__WORK INSTRUCTIONS__:
Your task is to transcribe, word for word, the line containing "U3 pin VDD: AGND -> 3V3" and all lines that follow it to the end of the entries. Leave out the pictures.

__MATERIAL TO PROCESS__:

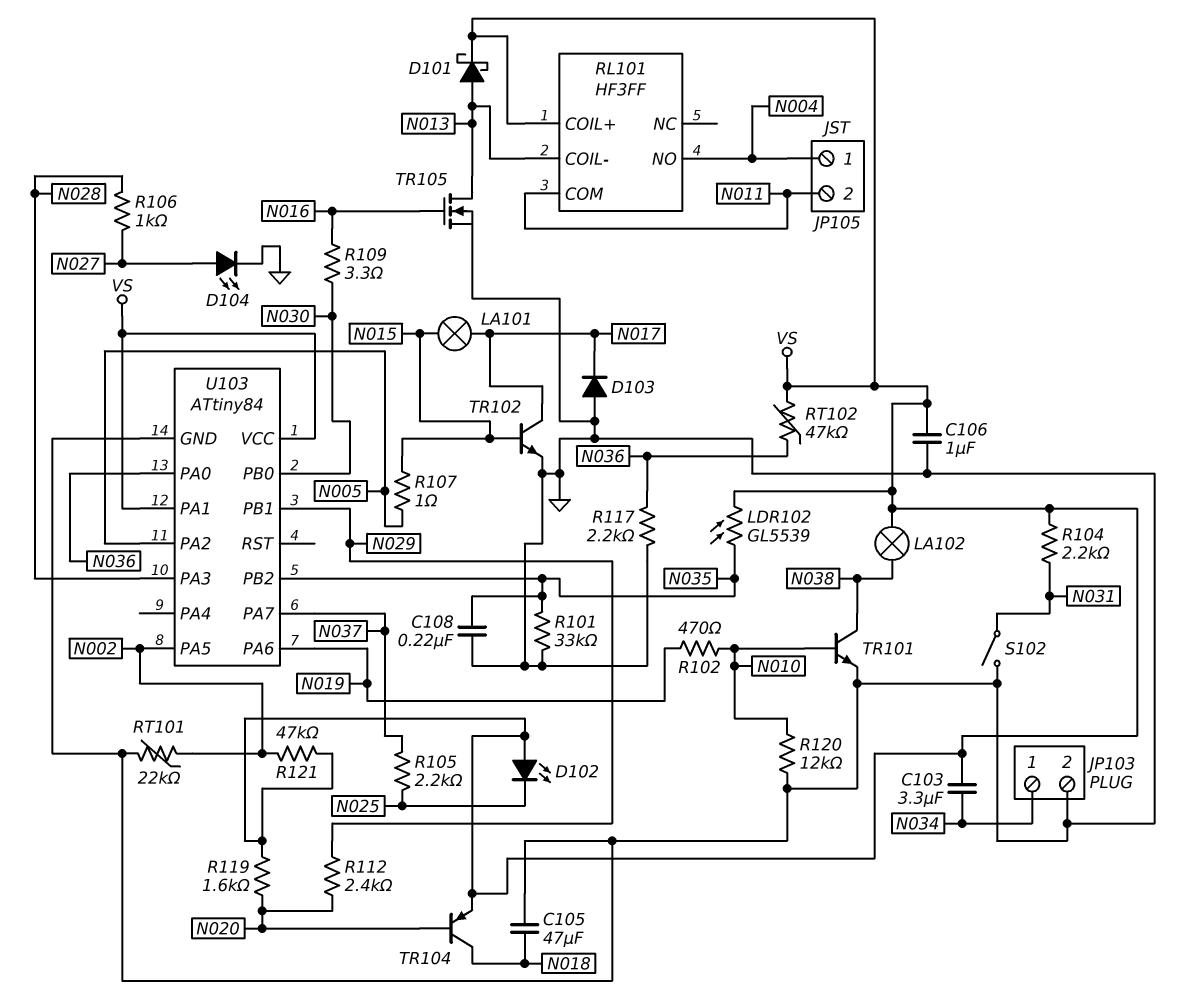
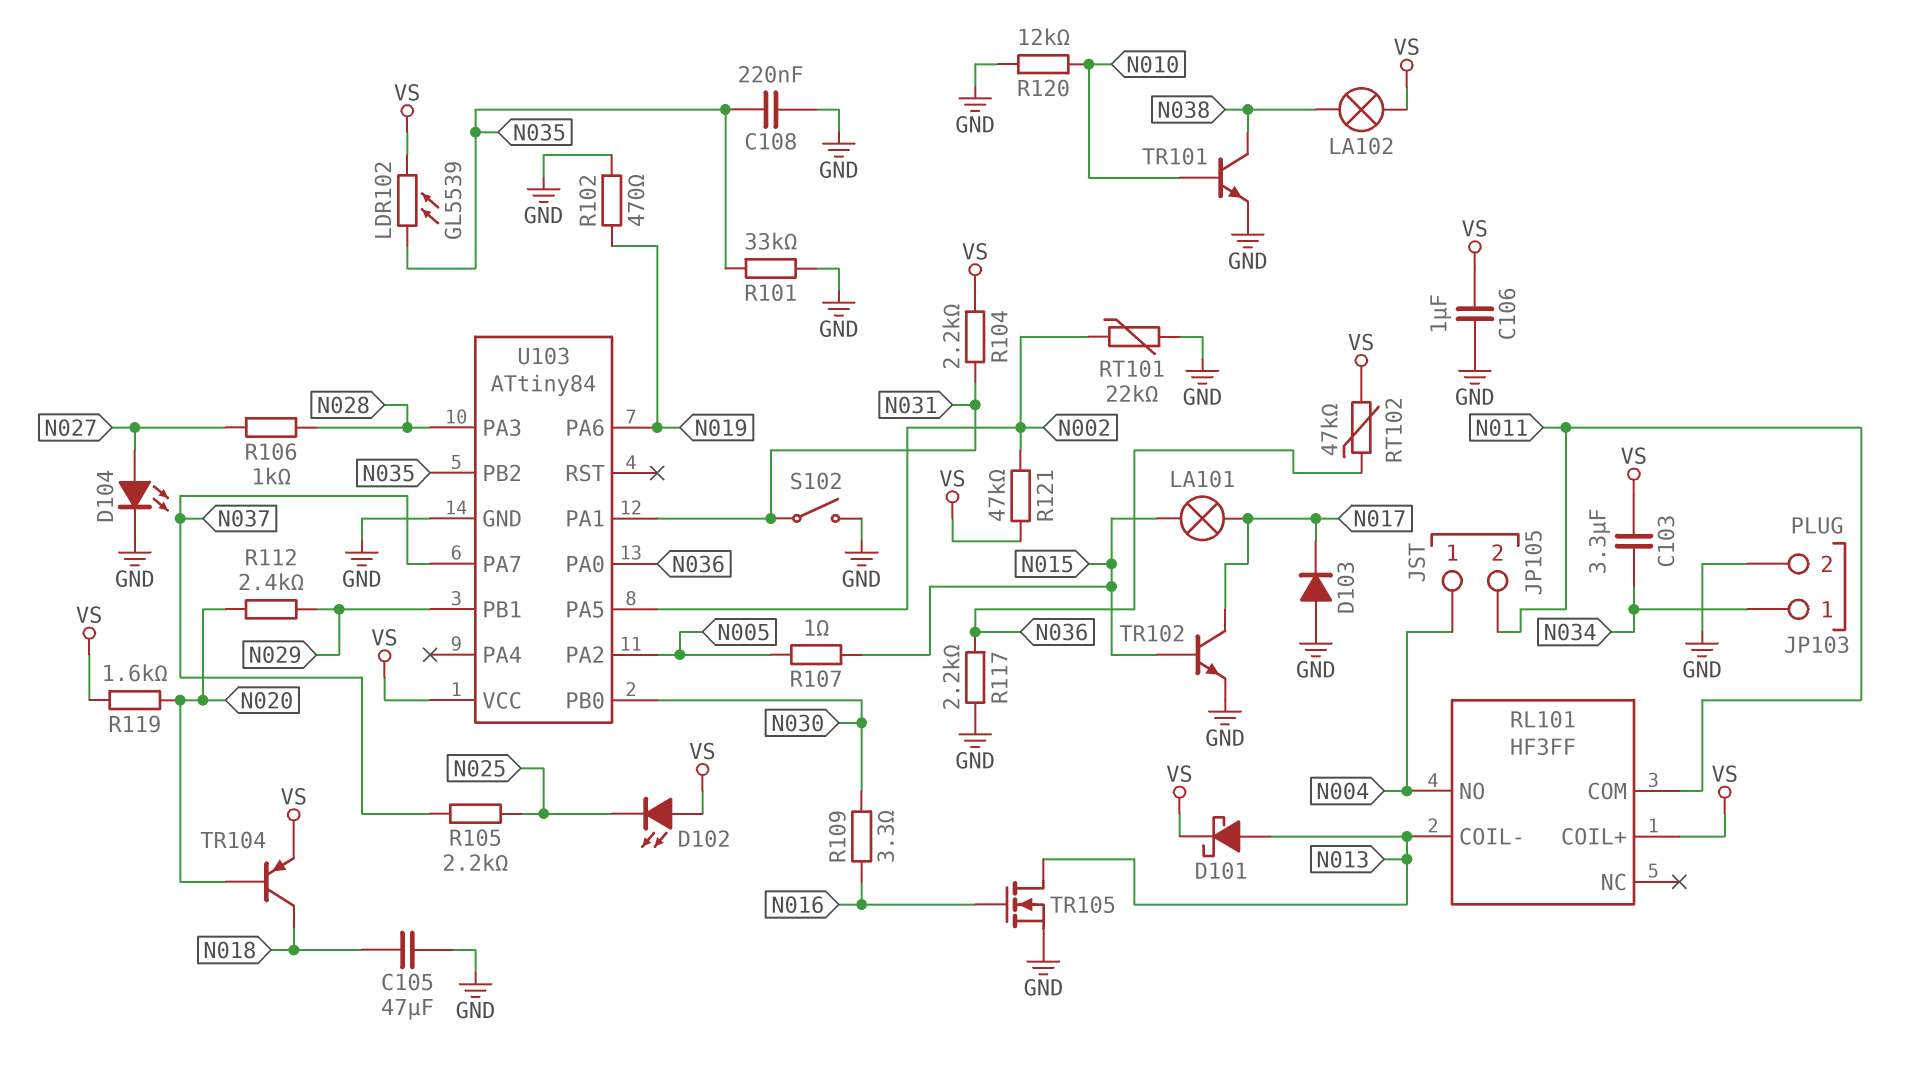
R102: 470 (N010, N019) -> 470 (GND, N019)
U103 pin PA1: VS -> N031

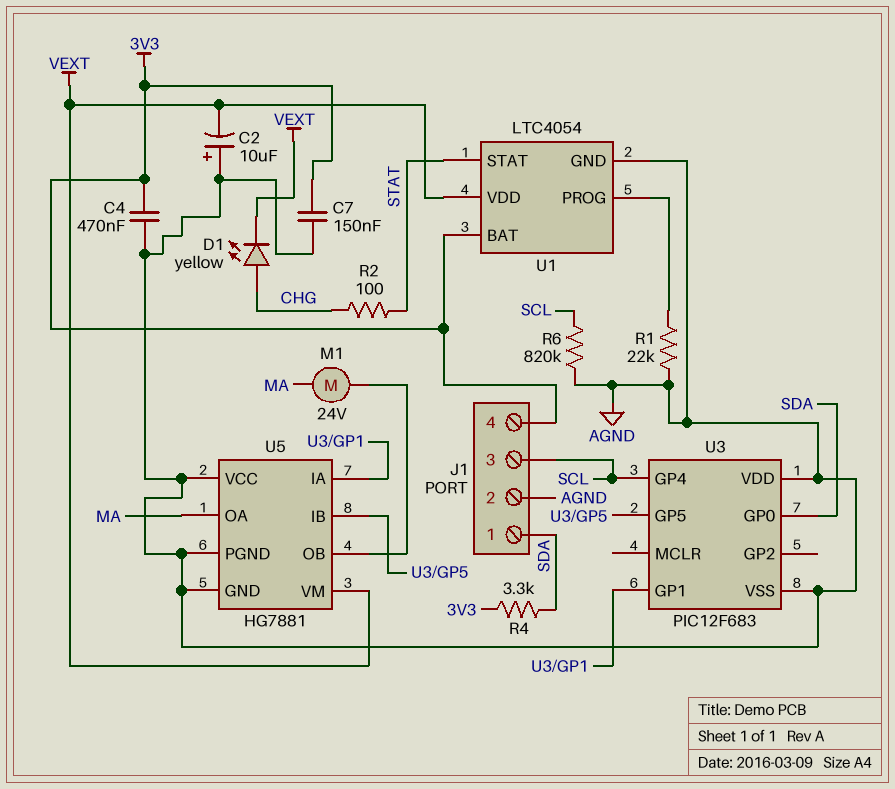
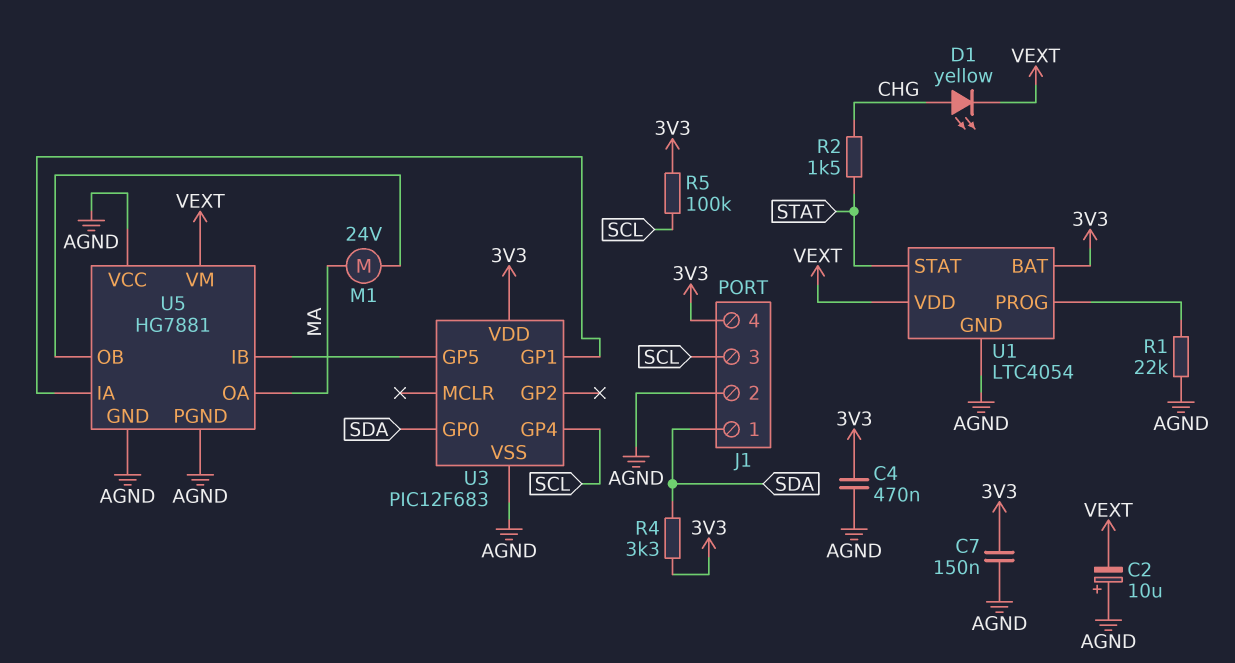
R2: 100 (CHG, STAT) -> 1.5k (CHG, STAT)
R5: none -> 100k (3V3, SCL)
R6: 820k (AGND, SCL) -> none
U3 pin VDD: AGND -> 3V3

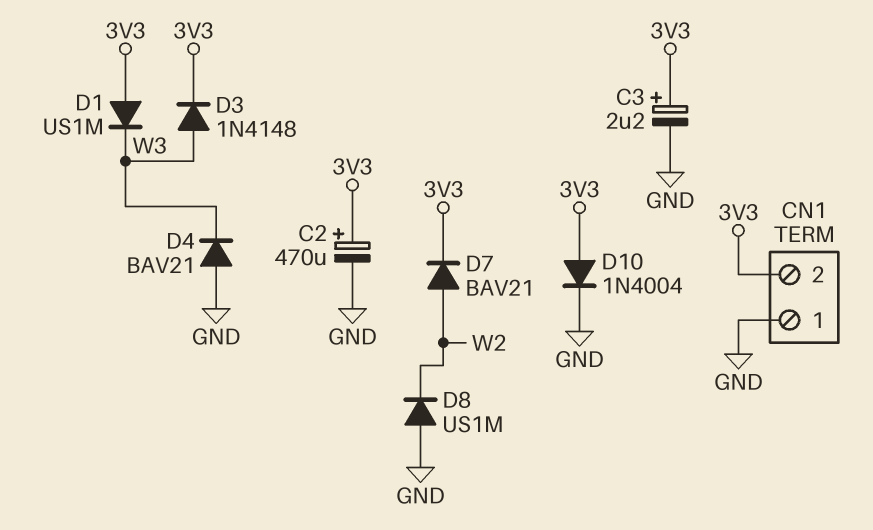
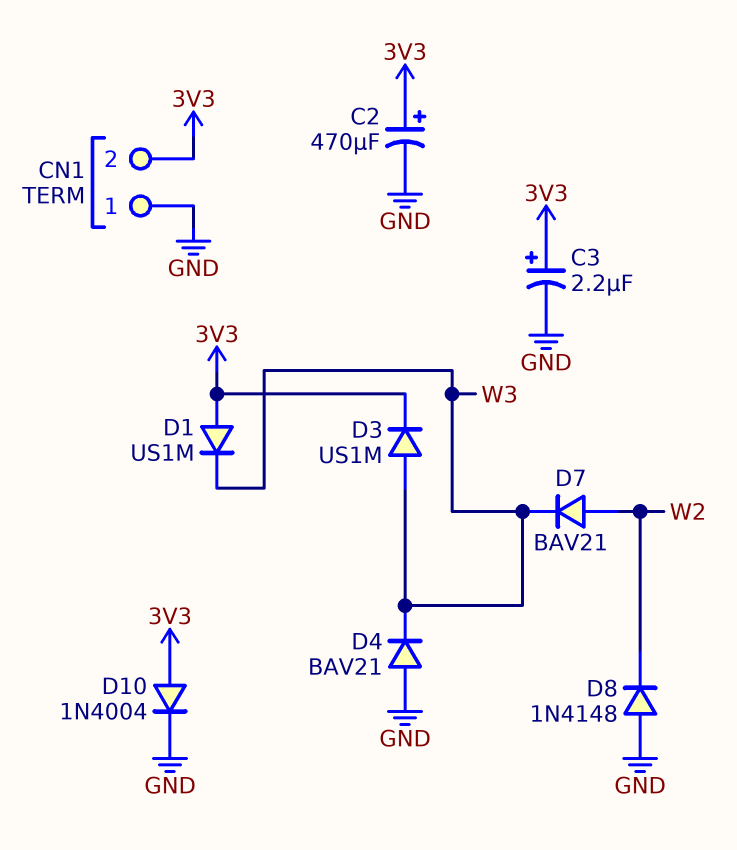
D3: diode 1N4148 (A W3, K 3V3) -> diode US1M (A W3, K 3V3)
D7: diode BAV21 (A W2, K 3V3) -> diode BAV21 (A W2, K W3)
D8: diode US1M (A GND, K W2) -> diode 1N4148 (A GND, K W2)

__EXERCISE SOLUTION__:
U3 pin VDD: AGND -> 3V3

D3: diode 1N4148 (A W3, K 3V3) -> diode US1M (A W3, K 3V3)
D7: diode BAV21 (A W2, K 3V3) -> diode BAV21 (A W2, K W3)
D8: diode US1M (A GND, K W2) -> diode 1N4148 (A GND, K W2)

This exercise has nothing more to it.